[Provided data Boundary: Start]

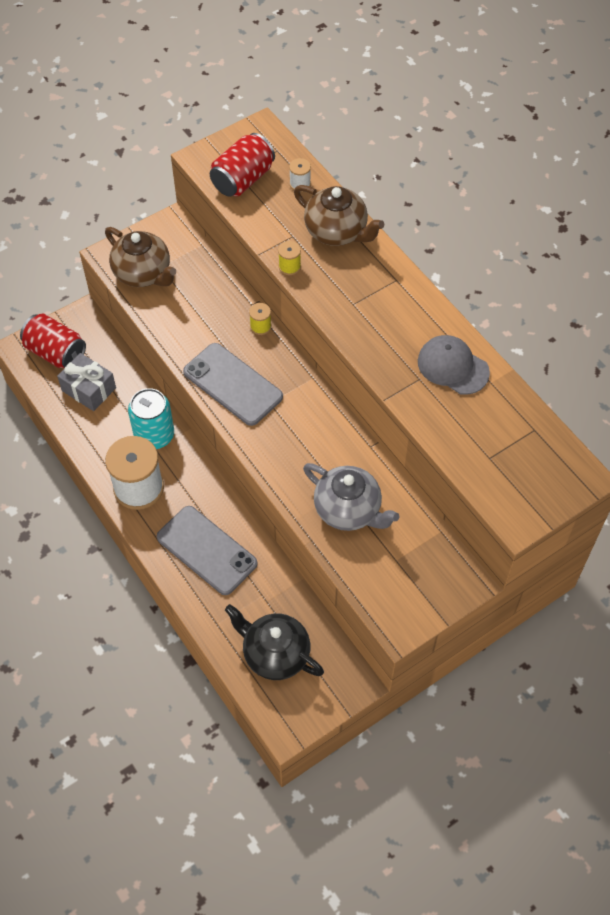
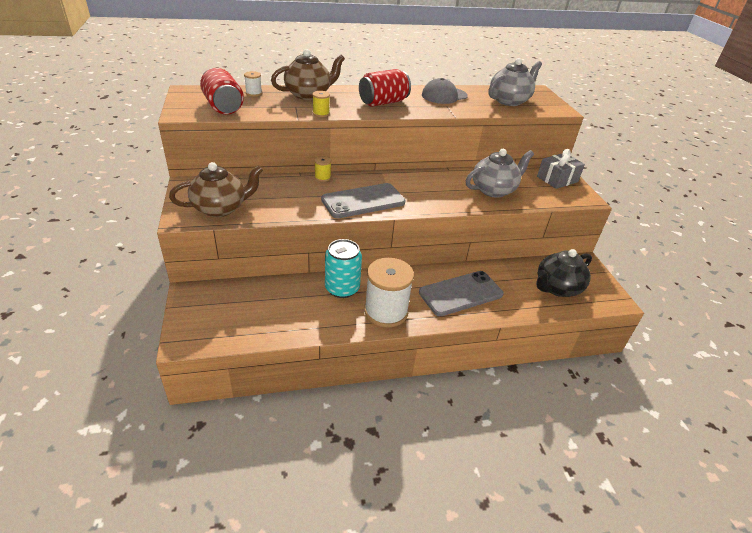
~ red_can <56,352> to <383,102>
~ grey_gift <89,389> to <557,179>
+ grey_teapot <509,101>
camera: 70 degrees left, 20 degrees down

[Provided data Boundary: End]

• **Your objective**
An exact reproduction of the data is required, with pictures excluded.

• **Written solution**
~ red_can <56,352> to <383,102>
~ grey_gift <89,389> to <557,179>
+ grey_teapot <509,101>
camera: 70 degrees left, 20 degrees down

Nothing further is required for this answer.